(RECORDS FOR PROCESSING begins)

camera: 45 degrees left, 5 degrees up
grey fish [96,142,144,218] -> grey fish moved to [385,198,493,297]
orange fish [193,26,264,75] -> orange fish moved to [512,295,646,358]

(RECORDS FOR PROCESSING ends)
(RECORDS FOR PROCESSING begins)

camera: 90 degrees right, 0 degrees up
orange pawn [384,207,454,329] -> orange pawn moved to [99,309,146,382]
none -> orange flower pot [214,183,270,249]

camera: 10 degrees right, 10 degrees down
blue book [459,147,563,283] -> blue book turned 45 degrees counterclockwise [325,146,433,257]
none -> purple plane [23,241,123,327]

(RECORDS FOR PROCESSING ends)
(RECORDS FOR PROCESSING begins)

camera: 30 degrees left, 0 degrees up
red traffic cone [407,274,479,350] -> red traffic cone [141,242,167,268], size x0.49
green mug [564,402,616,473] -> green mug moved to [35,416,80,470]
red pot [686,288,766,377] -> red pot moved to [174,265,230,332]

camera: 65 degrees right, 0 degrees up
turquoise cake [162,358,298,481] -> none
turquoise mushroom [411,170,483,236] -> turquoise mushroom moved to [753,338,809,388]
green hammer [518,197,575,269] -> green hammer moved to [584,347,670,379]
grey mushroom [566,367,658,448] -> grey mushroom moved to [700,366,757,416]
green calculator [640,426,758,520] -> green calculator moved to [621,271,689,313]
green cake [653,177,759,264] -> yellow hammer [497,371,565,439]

(RECORDS FOR PROCESSING ends)

--- EXERCISE ---
Beginning with the line containing "camera: 90 degrees right, 0 degrees up" and ending with the line containing "none -> purple plane [23,241,123,327]", extract those lines exactly from the listing above, and only those.

--- ANSWER SECTION ---
camera: 90 degrees right, 0 degrees up
orange pawn [384,207,454,329] -> orange pawn moved to [99,309,146,382]
none -> orange flower pot [214,183,270,249]

camera: 10 degrees right, 10 degrees down
blue book [459,147,563,283] -> blue book turned 45 degrees counterclockwise [325,146,433,257]
none -> purple plane [23,241,123,327]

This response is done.